(Structured diff data)
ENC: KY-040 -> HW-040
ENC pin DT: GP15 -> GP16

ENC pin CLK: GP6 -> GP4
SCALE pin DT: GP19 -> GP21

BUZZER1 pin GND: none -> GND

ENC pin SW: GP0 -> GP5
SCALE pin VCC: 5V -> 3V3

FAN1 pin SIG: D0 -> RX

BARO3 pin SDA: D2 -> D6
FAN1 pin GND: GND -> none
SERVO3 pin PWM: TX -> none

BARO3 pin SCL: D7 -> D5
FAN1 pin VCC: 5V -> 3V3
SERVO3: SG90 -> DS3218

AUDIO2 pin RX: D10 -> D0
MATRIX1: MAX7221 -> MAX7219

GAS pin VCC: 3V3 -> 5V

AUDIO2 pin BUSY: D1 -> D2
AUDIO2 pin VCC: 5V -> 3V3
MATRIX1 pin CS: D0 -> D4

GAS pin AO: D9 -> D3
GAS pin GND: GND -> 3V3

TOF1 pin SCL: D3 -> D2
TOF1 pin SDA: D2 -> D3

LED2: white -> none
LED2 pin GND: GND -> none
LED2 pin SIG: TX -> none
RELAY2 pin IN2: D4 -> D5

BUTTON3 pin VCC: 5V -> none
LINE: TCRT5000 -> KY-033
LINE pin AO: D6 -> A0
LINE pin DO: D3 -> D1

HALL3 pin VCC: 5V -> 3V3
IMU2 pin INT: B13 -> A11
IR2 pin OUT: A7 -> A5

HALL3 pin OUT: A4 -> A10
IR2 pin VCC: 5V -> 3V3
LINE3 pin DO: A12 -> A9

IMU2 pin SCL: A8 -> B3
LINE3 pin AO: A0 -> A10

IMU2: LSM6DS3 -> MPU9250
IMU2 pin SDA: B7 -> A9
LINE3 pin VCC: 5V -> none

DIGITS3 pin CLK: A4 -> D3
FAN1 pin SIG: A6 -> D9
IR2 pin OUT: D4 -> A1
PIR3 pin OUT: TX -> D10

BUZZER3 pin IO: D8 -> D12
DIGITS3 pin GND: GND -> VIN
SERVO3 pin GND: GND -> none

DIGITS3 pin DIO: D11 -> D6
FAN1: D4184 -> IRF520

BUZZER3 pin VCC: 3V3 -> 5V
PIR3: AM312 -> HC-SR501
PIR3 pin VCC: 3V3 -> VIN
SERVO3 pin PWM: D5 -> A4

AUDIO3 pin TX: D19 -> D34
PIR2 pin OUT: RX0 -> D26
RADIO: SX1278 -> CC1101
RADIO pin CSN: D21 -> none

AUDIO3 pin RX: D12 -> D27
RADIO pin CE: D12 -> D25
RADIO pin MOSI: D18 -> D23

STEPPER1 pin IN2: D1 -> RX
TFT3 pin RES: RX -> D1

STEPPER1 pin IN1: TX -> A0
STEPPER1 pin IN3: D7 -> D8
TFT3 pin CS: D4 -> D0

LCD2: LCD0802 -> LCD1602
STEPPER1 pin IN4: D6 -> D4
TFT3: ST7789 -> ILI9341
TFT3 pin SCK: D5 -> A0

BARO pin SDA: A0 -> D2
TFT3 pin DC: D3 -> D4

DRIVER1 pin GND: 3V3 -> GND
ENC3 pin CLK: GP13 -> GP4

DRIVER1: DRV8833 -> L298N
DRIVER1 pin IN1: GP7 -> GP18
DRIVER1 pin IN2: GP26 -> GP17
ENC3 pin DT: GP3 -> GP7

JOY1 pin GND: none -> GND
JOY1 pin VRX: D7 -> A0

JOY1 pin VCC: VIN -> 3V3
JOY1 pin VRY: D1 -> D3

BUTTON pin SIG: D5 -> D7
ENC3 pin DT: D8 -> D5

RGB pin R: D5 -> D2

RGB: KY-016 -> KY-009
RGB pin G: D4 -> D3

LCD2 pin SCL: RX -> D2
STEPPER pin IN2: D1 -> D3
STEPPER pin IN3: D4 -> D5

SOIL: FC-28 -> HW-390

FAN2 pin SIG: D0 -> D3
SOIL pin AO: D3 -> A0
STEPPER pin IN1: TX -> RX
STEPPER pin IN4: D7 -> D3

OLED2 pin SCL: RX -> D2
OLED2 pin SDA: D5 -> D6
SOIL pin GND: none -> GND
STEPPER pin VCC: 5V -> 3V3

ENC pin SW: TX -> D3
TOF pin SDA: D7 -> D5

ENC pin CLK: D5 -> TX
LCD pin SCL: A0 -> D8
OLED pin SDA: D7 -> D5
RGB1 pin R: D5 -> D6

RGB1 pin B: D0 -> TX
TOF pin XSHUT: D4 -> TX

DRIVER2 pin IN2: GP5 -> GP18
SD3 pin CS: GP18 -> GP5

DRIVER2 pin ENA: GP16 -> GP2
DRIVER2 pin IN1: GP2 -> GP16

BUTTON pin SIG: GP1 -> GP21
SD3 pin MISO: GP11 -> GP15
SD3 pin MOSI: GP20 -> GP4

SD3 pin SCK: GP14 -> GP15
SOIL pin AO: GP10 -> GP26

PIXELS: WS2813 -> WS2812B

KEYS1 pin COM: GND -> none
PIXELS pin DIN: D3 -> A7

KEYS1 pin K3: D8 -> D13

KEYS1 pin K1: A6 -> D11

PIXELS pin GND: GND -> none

→ How to complete this task:
Please return the full set of records exactly as given above.

→ Response below:
ENC: KY-040 -> HW-040
ENC pin DT: GP15 -> GP16

ENC pin CLK: GP6 -> GP4
SCALE pin DT: GP19 -> GP21

BUZZER1 pin GND: none -> GND

ENC pin SW: GP0 -> GP5
SCALE pin VCC: 5V -> 3V3

FAN1 pin SIG: D0 -> RX

BARO3 pin SDA: D2 -> D6
FAN1 pin GND: GND -> none
SERVO3 pin PWM: TX -> none

BARO3 pin SCL: D7 -> D5
FAN1 pin VCC: 5V -> 3V3
SERVO3: SG90 -> DS3218

AUDIO2 pin RX: D10 -> D0
MATRIX1: MAX7221 -> MAX7219

GAS pin VCC: 3V3 -> 5V

AUDIO2 pin BUSY: D1 -> D2
AUDIO2 pin VCC: 5V -> 3V3
MATRIX1 pin CS: D0 -> D4

GAS pin AO: D9 -> D3
GAS pin GND: GND -> 3V3

TOF1 pin SCL: D3 -> D2
TOF1 pin SDA: D2 -> D3

LED2: white -> none
LED2 pin GND: GND -> none
LED2 pin SIG: TX -> none
RELAY2 pin IN2: D4 -> D5

BUTTON3 pin VCC: 5V -> none
LINE: TCRT5000 -> KY-033
LINE pin AO: D6 -> A0
LINE pin DO: D3 -> D1

HALL3 pin VCC: 5V -> 3V3
IMU2 pin INT: B13 -> A11
IR2 pin OUT: A7 -> A5

HALL3 pin OUT: A4 -> A10
IR2 pin VCC: 5V -> 3V3
LINE3 pin DO: A12 -> A9

IMU2 pin SCL: A8 -> B3
LINE3 pin AO: A0 -> A10

IMU2: LSM6DS3 -> MPU9250
IMU2 pin SDA: B7 -> A9
LINE3 pin VCC: 5V -> none

DIGITS3 pin CLK: A4 -> D3
FAN1 pin SIG: A6 -> D9
IR2 pin OUT: D4 -> A1
PIR3 pin OUT: TX -> D10

BUZZER3 pin IO: D8 -> D12
DIGITS3 pin GND: GND -> VIN
SERVO3 pin GND: GND -> none

DIGITS3 pin DIO: D11 -> D6
FAN1: D4184 -> IRF520

BUZZER3 pin VCC: 3V3 -> 5V
PIR3: AM312 -> HC-SR501
PIR3 pin VCC: 3V3 -> VIN
SERVO3 pin PWM: D5 -> A4

AUDIO3 pin TX: D19 -> D34
PIR2 pin OUT: RX0 -> D26
RADIO: SX1278 -> CC1101
RADIO pin CSN: D21 -> none

AUDIO3 pin RX: D12 -> D27
RADIO pin CE: D12 -> D25
RADIO pin MOSI: D18 -> D23

STEPPER1 pin IN2: D1 -> RX
TFT3 pin RES: RX -> D1

STEPPER1 pin IN1: TX -> A0
STEPPER1 pin IN3: D7 -> D8
TFT3 pin CS: D4 -> D0

LCD2: LCD0802 -> LCD1602
STEPPER1 pin IN4: D6 -> D4
TFT3: ST7789 -> ILI9341
TFT3 pin SCK: D5 -> A0

BARO pin SDA: A0 -> D2
TFT3 pin DC: D3 -> D4

DRIVER1 pin GND: 3V3 -> GND
ENC3 pin CLK: GP13 -> GP4

DRIVER1: DRV8833 -> L298N
DRIVER1 pin IN1: GP7 -> GP18
DRIVER1 pin IN2: GP26 -> GP17
ENC3 pin DT: GP3 -> GP7

JOY1 pin GND: none -> GND
JOY1 pin VRX: D7 -> A0

JOY1 pin VCC: VIN -> 3V3
JOY1 pin VRY: D1 -> D3

BUTTON pin SIG: D5 -> D7
ENC3 pin DT: D8 -> D5

RGB pin R: D5 -> D2

RGB: KY-016 -> KY-009
RGB pin G: D4 -> D3

LCD2 pin SCL: RX -> D2
STEPPER pin IN2: D1 -> D3
STEPPER pin IN3: D4 -> D5

SOIL: FC-28 -> HW-390

FAN2 pin SIG: D0 -> D3
SOIL pin AO: D3 -> A0
STEPPER pin IN1: TX -> RX
STEPPER pin IN4: D7 -> D3

OLED2 pin SCL: RX -> D2
OLED2 pin SDA: D5 -> D6
SOIL pin GND: none -> GND
STEPPER pin VCC: 5V -> 3V3

ENC pin SW: TX -> D3
TOF pin SDA: D7 -> D5

ENC pin CLK: D5 -> TX
LCD pin SCL: A0 -> D8
OLED pin SDA: D7 -> D5
RGB1 pin R: D5 -> D6

RGB1 pin B: D0 -> TX
TOF pin XSHUT: D4 -> TX

DRIVER2 pin IN2: GP5 -> GP18
SD3 pin CS: GP18 -> GP5

DRIVER2 pin ENA: GP16 -> GP2
DRIVER2 pin IN1: GP2 -> GP16

BUTTON pin SIG: GP1 -> GP21
SD3 pin MISO: GP11 -> GP15
SD3 pin MOSI: GP20 -> GP4

SD3 pin SCK: GP14 -> GP15
SOIL pin AO: GP10 -> GP26

PIXELS: WS2813 -> WS2812B

KEYS1 pin COM: GND -> none
PIXELS pin DIN: D3 -> A7

KEYS1 pin K3: D8 -> D13

KEYS1 pin K1: A6 -> D11

PIXELS pin GND: GND -> none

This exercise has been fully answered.